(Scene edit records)
((
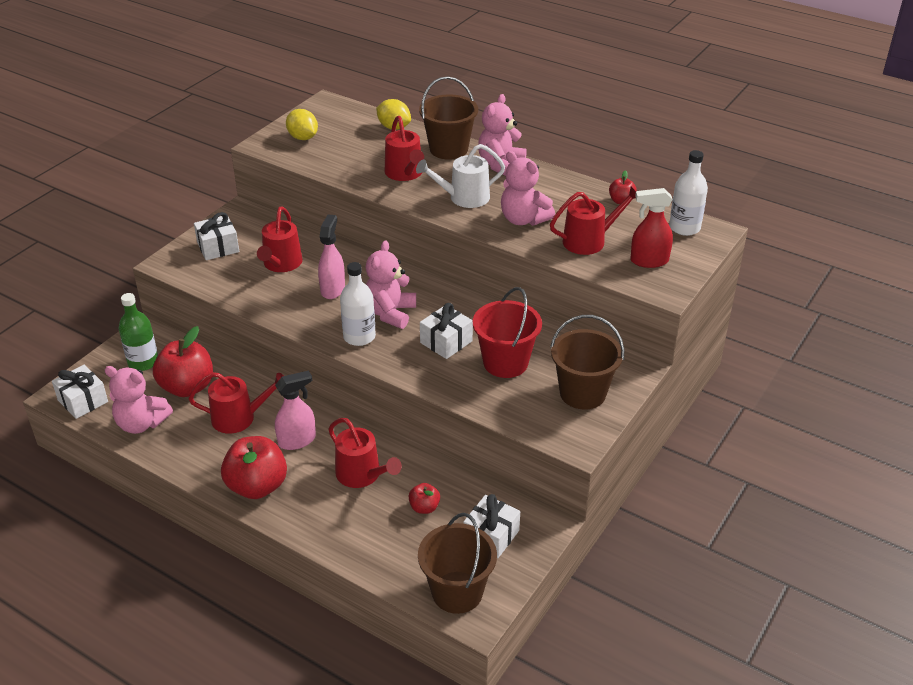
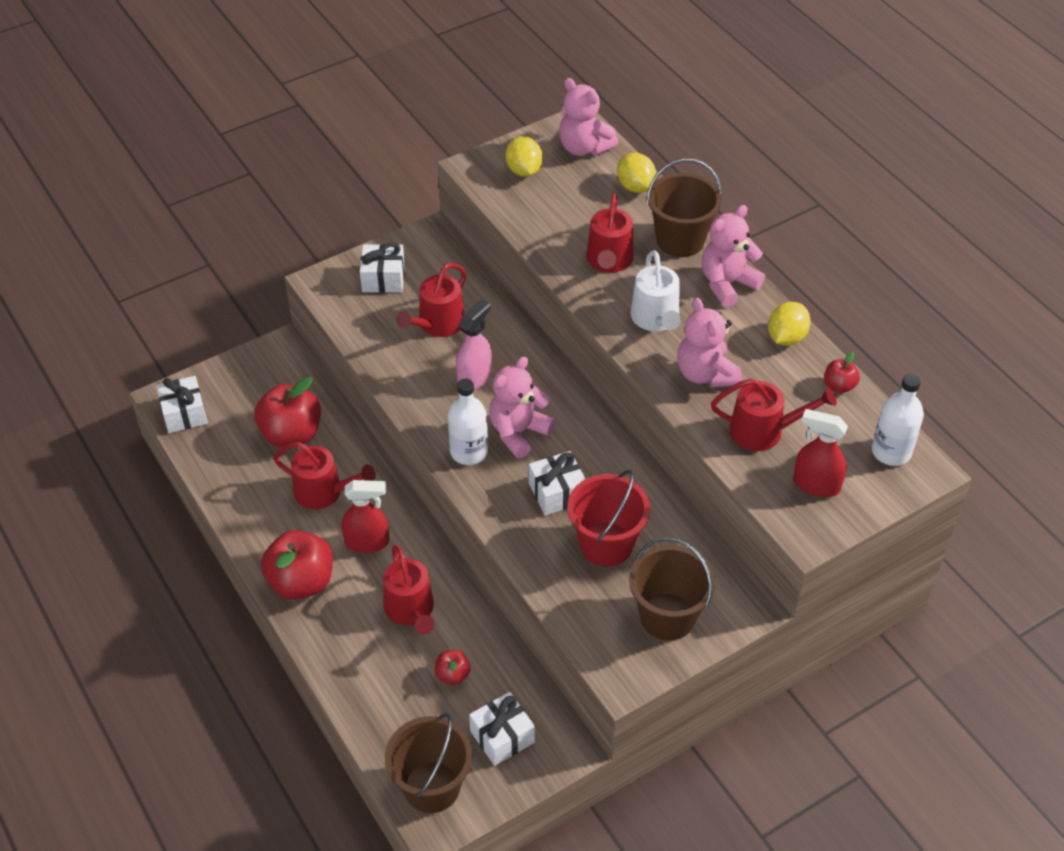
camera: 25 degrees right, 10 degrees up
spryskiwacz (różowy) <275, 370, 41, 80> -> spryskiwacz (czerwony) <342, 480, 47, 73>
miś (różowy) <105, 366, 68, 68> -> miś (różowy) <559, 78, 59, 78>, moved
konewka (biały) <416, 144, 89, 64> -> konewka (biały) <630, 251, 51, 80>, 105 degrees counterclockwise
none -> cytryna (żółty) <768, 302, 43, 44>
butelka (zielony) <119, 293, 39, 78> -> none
))
TASK BRIEF → Taking the line that contains "miś (różowy) <105, 366, 68, 68>" as the first, reproduce every line through the end of the entries exactly.

SOLVED EXERCISE →
miś (różowy) <105, 366, 68, 68> -> miś (różowy) <559, 78, 59, 78>, moved
konewka (biały) <416, 144, 89, 64> -> konewka (biały) <630, 251, 51, 80>, 105 degrees counterclockwise
none -> cytryna (żółty) <768, 302, 43, 44>
butelka (zielony) <119, 293, 39, 78> -> none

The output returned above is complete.